(Dataset items)
<<<<
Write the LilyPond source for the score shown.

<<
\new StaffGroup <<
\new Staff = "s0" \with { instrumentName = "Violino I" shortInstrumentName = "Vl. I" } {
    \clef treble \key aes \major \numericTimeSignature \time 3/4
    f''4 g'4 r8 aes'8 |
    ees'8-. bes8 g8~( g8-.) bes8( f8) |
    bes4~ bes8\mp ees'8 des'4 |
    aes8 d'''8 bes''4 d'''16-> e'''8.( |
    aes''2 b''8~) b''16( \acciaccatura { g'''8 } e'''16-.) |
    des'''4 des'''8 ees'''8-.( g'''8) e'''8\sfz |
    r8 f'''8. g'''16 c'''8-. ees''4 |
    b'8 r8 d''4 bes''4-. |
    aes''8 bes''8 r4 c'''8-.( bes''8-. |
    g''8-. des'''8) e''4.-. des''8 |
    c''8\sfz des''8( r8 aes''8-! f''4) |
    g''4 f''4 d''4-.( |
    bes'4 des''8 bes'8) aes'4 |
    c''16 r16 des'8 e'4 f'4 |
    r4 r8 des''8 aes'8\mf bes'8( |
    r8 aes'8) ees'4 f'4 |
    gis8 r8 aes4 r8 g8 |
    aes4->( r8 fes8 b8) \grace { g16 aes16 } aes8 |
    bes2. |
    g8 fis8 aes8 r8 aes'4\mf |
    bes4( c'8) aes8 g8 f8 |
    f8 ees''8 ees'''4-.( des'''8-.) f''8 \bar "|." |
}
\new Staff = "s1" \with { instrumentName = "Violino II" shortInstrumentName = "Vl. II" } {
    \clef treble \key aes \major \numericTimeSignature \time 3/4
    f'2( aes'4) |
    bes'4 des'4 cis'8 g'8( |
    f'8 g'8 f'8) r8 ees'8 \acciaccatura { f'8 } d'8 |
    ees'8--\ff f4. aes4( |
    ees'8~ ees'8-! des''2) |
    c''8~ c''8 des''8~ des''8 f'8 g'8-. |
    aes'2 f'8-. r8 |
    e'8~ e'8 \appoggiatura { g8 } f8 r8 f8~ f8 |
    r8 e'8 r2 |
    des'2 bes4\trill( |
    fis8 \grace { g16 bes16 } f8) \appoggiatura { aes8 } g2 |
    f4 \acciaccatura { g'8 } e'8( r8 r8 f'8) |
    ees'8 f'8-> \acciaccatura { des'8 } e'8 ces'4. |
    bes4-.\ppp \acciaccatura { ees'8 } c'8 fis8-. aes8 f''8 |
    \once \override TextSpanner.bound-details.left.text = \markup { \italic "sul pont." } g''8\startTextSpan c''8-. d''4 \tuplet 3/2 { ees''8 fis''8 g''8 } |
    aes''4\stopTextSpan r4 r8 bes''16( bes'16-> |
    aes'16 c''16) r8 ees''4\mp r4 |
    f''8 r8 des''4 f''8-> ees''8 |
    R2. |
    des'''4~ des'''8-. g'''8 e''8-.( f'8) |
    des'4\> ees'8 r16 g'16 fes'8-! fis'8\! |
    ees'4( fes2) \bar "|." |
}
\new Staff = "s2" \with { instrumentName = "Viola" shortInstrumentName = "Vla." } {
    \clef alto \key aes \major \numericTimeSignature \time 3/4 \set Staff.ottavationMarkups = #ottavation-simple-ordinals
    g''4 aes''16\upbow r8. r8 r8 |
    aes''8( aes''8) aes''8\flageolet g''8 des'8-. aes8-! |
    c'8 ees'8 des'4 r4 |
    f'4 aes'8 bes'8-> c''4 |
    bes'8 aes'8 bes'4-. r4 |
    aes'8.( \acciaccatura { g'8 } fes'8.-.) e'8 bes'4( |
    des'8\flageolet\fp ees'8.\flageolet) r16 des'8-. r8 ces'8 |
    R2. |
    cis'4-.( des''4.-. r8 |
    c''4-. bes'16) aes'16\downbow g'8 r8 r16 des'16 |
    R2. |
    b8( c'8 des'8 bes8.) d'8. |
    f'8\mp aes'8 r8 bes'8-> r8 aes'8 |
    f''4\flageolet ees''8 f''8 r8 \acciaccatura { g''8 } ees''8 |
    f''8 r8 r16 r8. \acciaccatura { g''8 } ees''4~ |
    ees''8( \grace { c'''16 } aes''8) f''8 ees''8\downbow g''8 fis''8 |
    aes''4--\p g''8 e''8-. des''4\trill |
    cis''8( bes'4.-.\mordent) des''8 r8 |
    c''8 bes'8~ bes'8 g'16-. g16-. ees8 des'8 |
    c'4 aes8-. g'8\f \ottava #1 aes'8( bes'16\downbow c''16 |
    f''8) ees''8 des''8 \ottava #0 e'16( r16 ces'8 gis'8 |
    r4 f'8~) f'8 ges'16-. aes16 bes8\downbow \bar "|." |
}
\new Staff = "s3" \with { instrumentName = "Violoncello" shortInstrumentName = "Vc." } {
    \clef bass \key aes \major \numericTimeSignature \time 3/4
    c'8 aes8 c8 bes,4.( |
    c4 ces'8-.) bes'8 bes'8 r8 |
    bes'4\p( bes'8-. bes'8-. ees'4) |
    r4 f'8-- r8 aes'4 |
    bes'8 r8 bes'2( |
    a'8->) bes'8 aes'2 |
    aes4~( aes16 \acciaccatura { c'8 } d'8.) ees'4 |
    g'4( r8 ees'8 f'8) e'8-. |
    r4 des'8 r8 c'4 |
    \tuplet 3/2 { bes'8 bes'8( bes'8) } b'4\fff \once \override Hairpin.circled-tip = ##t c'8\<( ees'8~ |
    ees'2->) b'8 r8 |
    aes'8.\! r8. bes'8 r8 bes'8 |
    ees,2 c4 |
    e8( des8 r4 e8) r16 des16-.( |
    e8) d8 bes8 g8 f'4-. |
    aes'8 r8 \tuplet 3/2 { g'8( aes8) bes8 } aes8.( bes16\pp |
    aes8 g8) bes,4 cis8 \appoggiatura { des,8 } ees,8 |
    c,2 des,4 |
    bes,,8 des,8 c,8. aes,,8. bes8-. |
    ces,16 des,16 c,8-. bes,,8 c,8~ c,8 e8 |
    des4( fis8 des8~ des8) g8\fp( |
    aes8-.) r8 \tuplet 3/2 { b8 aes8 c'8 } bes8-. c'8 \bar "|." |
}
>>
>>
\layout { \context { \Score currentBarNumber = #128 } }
>>>>
<<<<
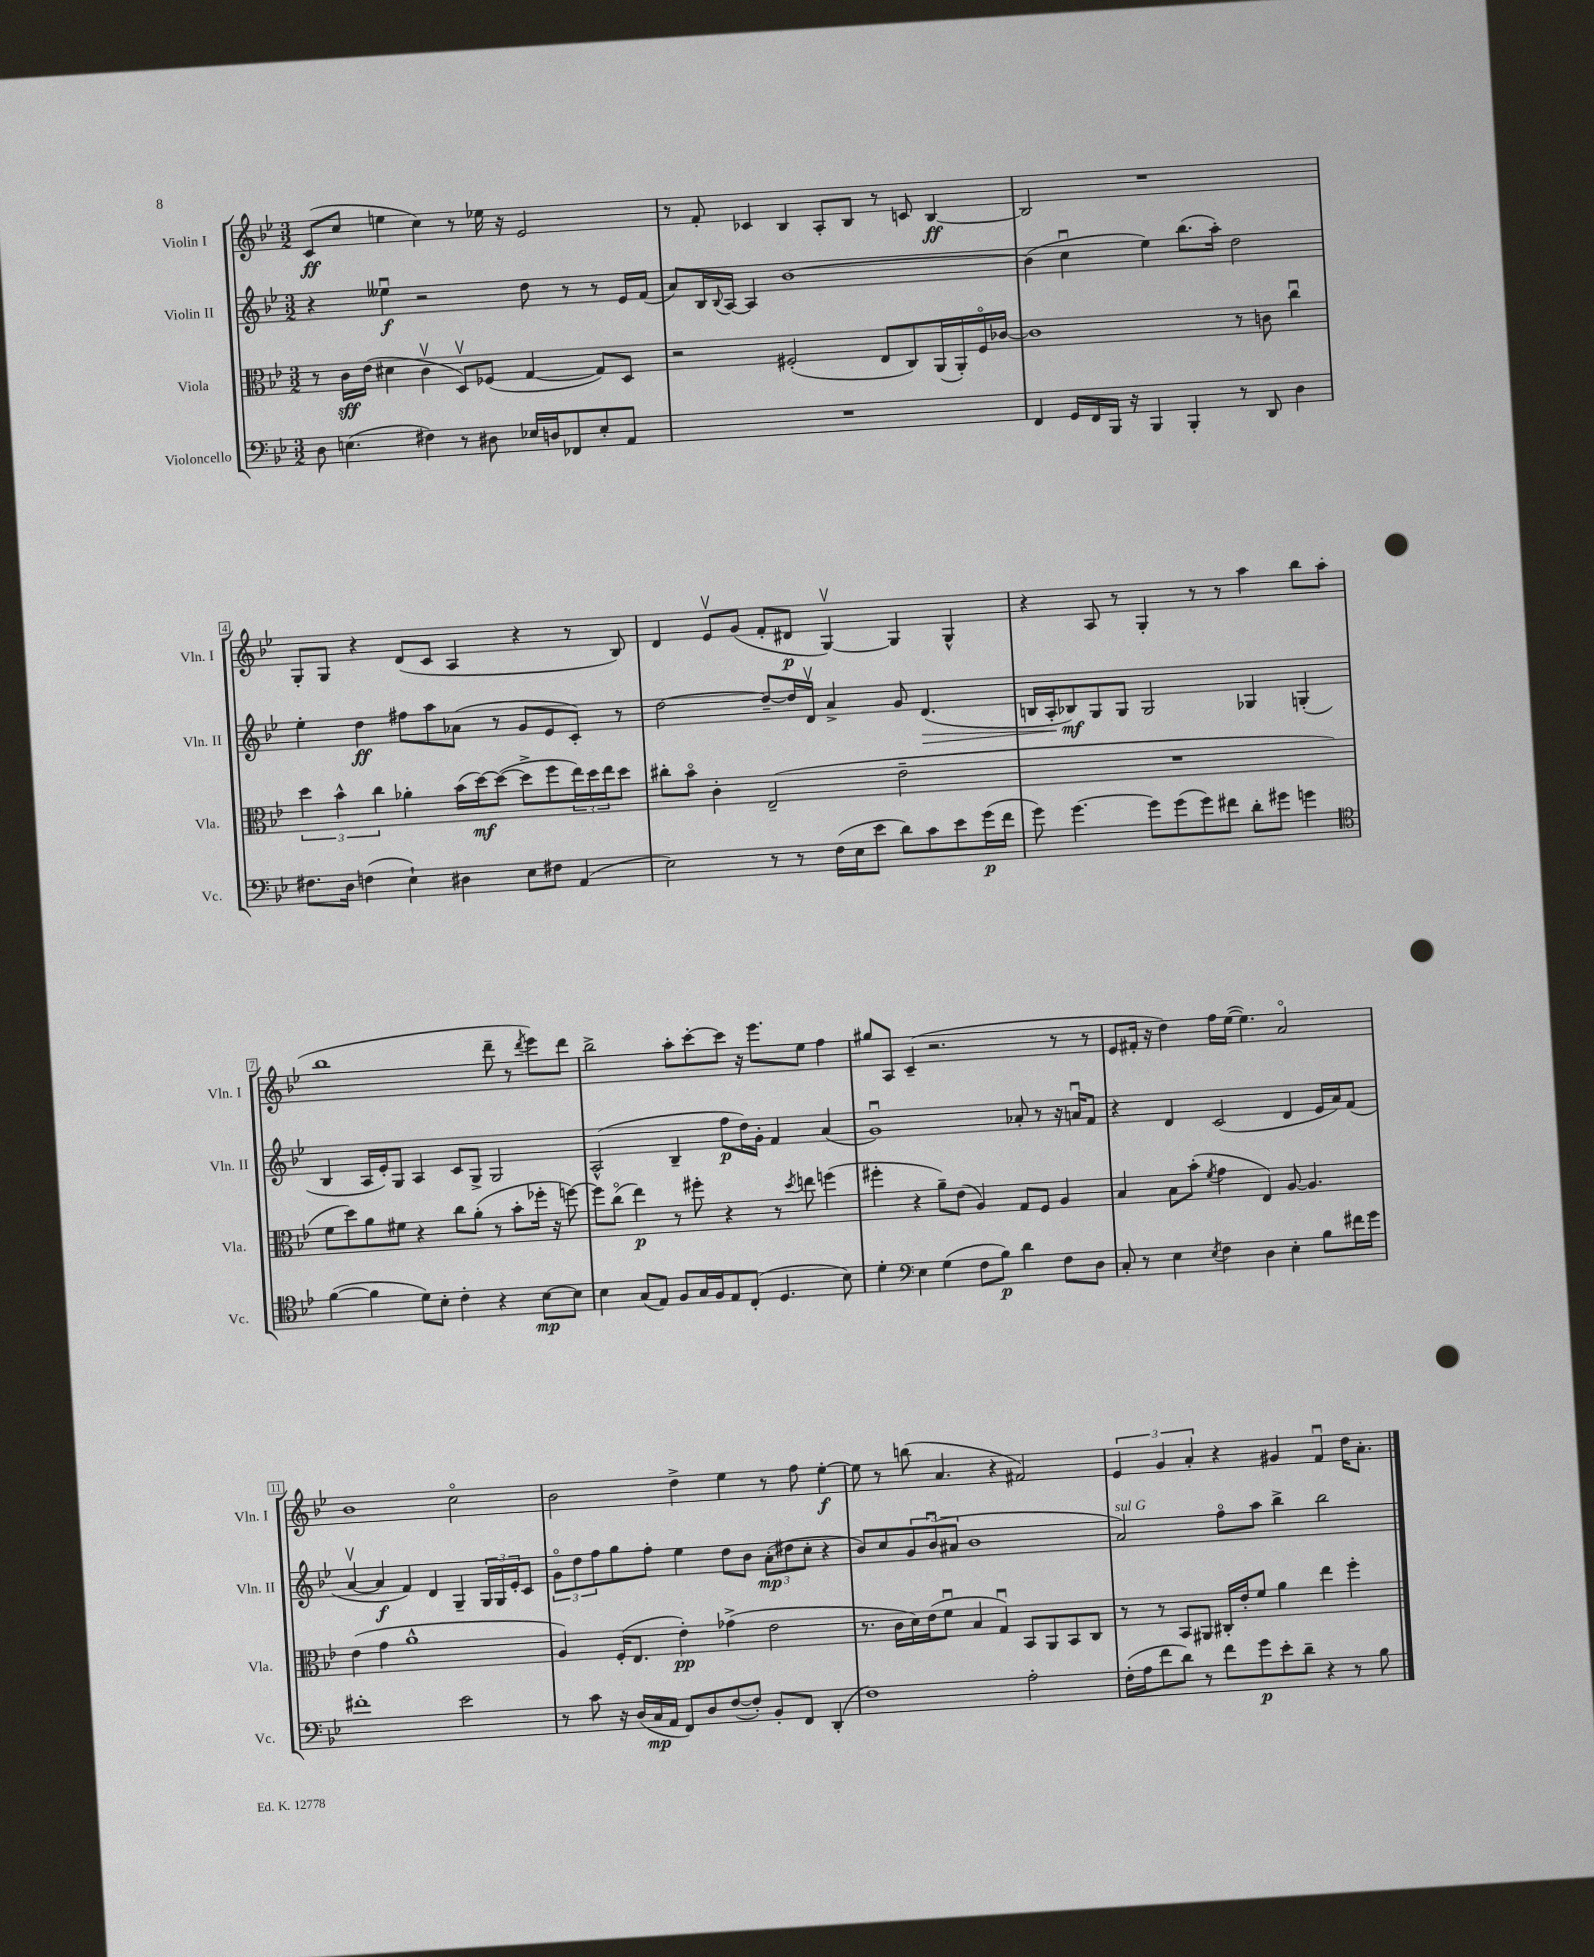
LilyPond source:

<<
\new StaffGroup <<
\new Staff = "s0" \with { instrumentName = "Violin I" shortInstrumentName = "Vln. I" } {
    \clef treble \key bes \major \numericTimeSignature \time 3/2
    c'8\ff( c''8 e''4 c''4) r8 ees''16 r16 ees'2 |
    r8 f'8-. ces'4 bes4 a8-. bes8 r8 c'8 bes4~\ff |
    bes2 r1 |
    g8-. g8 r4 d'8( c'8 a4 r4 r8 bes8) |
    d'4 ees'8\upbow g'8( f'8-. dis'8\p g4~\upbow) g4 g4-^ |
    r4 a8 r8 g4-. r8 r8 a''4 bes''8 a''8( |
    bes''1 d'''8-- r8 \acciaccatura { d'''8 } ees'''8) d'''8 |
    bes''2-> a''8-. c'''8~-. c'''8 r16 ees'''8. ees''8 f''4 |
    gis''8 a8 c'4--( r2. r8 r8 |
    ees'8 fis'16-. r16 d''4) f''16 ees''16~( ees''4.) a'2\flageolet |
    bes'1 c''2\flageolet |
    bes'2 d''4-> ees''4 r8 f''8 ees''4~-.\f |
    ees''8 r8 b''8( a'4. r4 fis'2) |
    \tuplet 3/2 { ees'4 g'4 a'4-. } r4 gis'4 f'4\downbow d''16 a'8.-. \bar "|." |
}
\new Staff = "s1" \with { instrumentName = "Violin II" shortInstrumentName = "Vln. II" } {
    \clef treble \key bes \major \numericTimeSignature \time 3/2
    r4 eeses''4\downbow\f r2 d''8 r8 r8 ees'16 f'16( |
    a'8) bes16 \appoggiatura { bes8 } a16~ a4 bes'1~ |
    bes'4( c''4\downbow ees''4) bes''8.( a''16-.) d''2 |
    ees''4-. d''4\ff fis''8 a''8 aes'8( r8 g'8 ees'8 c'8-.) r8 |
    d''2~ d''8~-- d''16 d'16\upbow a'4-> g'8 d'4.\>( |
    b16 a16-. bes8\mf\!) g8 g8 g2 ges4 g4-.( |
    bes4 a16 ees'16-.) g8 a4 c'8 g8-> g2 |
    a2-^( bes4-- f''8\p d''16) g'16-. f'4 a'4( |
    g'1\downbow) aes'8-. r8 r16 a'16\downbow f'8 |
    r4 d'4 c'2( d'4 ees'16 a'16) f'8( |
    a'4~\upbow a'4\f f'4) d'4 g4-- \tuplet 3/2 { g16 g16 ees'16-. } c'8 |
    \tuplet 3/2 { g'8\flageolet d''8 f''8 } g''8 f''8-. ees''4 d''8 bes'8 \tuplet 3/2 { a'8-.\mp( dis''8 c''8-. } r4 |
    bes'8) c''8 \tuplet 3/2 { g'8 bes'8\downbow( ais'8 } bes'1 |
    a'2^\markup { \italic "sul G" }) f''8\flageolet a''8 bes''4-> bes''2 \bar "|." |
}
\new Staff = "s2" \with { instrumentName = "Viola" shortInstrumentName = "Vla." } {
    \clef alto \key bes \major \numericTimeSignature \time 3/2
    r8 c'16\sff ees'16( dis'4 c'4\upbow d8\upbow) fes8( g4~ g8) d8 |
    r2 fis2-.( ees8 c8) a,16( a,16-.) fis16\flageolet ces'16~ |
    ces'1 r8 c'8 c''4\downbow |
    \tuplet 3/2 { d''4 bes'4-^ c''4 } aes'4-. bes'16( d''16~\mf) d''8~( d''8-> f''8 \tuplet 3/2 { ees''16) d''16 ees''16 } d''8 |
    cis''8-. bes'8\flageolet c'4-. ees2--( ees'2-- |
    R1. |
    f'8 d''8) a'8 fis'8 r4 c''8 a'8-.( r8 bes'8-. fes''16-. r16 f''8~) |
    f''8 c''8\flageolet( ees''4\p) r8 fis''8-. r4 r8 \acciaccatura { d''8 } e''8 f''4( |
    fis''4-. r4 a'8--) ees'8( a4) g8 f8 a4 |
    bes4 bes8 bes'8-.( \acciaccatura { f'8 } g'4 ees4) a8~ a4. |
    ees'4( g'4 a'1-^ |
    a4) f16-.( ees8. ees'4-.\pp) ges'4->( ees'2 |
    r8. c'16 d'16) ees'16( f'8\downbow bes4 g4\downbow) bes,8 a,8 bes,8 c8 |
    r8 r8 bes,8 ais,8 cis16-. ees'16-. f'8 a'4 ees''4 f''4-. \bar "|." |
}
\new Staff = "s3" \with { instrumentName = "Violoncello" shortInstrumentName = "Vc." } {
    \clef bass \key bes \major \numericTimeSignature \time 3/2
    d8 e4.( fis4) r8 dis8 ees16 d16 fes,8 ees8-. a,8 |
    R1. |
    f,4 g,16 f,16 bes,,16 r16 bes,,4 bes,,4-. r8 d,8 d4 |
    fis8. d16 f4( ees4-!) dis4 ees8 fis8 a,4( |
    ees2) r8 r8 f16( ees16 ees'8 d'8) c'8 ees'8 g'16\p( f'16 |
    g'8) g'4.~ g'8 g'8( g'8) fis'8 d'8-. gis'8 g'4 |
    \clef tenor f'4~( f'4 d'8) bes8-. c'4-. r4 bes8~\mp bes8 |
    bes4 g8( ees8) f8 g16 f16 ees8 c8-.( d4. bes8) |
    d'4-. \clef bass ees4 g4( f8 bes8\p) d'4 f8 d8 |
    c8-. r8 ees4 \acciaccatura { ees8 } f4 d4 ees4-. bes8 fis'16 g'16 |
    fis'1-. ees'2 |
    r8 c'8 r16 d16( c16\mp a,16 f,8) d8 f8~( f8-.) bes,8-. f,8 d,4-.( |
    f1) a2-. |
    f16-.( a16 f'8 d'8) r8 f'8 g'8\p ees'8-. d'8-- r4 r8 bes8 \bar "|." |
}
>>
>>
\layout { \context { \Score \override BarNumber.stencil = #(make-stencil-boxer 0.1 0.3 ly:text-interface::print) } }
>>>>
■ **OBJECTIVE**: Collect every line in the entries above that contains the string "trill", and copy each of those lines in full.

■ **EXERCISE ANSWER**:
    des'2 bes4\trill( |
    aes''4--\p g''8 e''8-. des''4\trill |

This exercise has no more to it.